### What needs to be done
Could you copy, word for word, only the lines from the one containing "nothing => yellow carrot [274 140 435 204]" through the last line of the records below, both included?

### Records

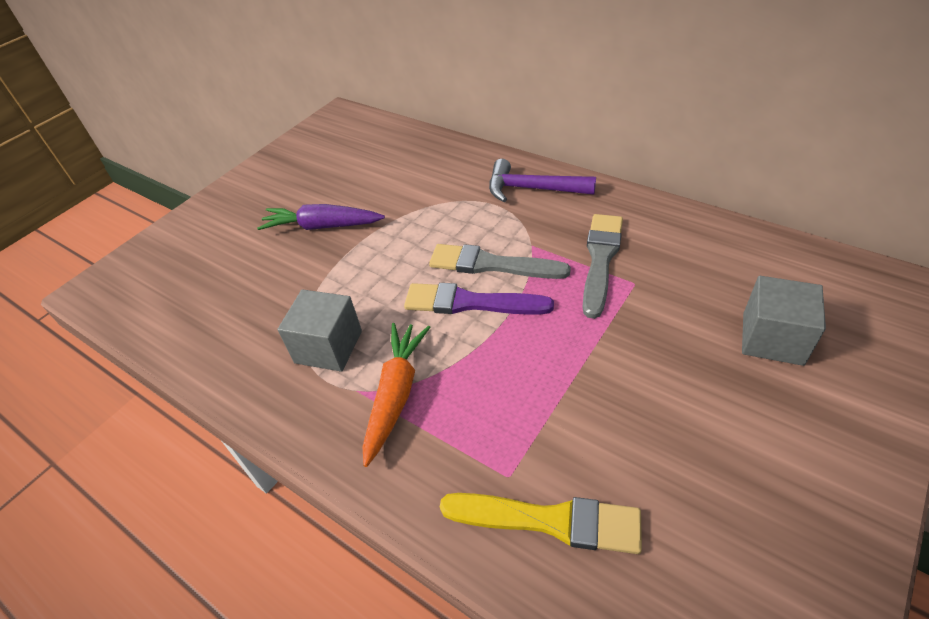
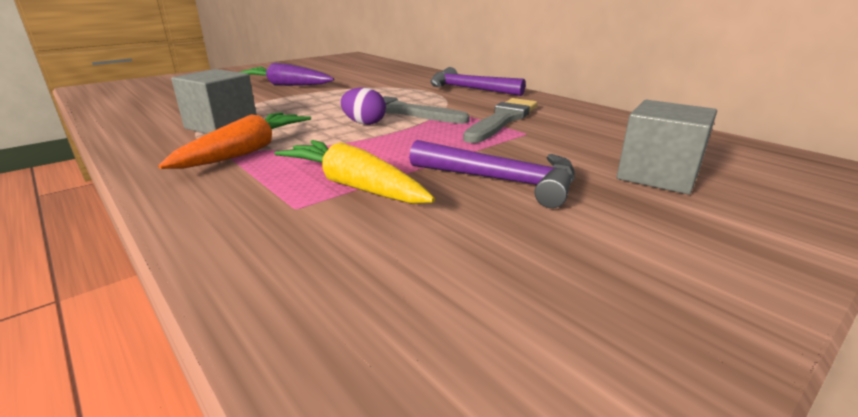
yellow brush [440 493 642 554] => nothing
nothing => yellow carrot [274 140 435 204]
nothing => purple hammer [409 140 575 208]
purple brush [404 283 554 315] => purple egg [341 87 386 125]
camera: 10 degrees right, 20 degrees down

### Your response
nothing => yellow carrot [274 140 435 204]
nothing => purple hammer [409 140 575 208]
purple brush [404 283 554 315] => purple egg [341 87 386 125]
camera: 10 degrees right, 20 degrees down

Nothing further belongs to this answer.